┌─ DATA SHOWN

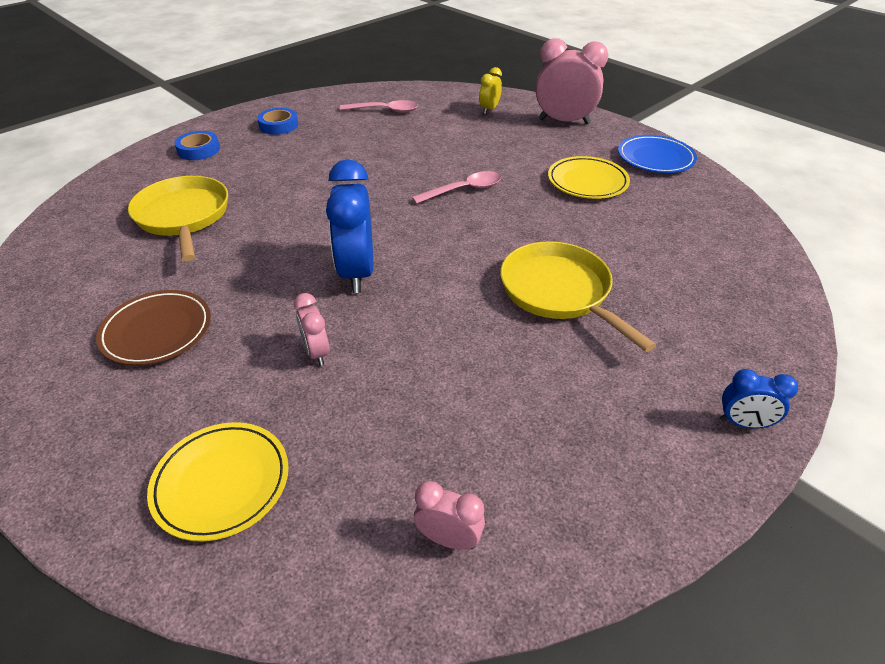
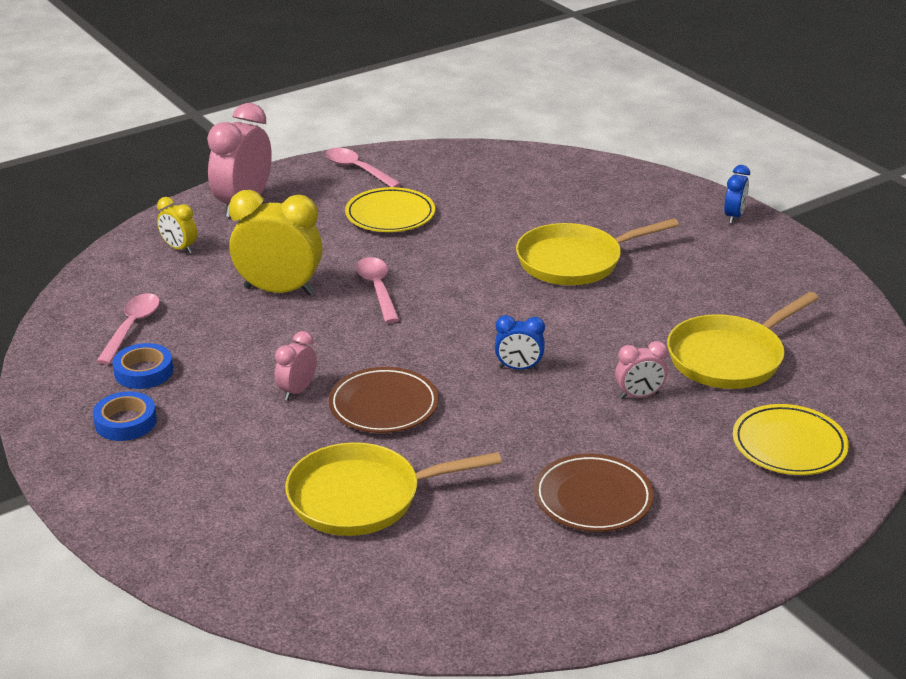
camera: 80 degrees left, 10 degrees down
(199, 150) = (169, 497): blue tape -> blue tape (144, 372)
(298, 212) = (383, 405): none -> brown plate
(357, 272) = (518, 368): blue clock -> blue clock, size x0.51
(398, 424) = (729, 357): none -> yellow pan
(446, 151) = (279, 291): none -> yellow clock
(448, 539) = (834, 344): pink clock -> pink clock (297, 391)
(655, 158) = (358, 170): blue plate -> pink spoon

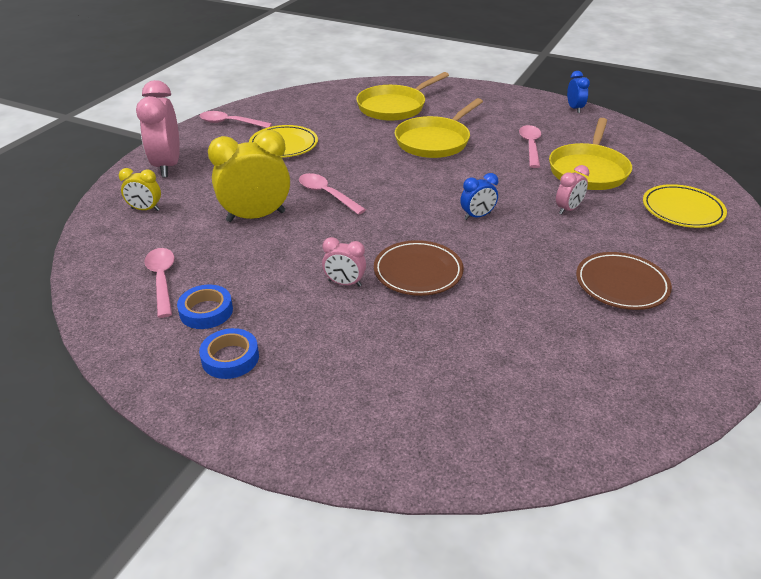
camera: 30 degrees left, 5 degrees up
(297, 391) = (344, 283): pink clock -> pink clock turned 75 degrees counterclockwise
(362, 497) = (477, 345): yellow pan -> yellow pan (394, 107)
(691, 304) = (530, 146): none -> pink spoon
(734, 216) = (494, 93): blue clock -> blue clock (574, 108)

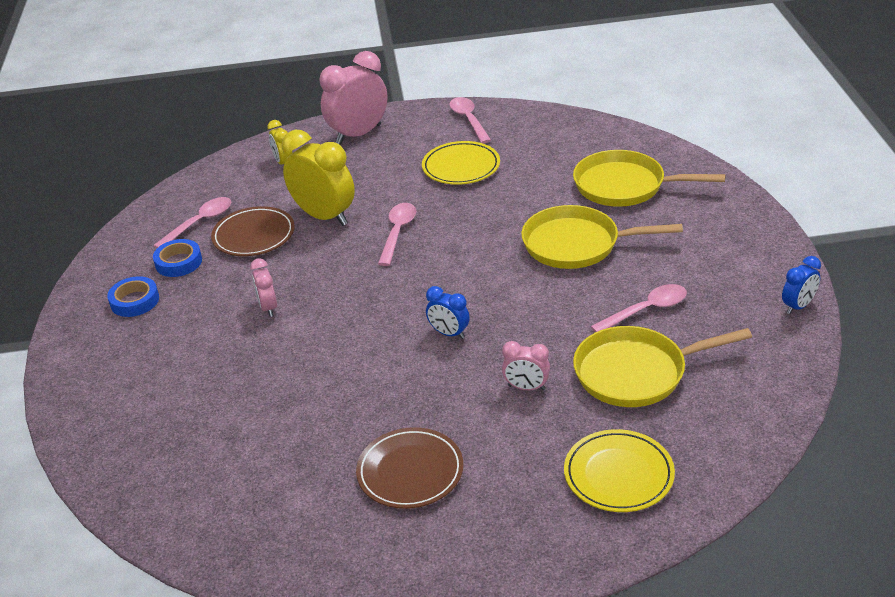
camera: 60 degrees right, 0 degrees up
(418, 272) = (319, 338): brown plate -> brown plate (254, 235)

└─

_WHAT IS EXPECTED_
Look through the records and gather each line with the word "yellow".

_EXERCISE RESPONSE_
(398, 424) = (729, 357): none -> yellow pan
(446, 151) = (279, 291): none -> yellow clock
(362, 497) = (477, 345): yellow pan -> yellow pan (394, 107)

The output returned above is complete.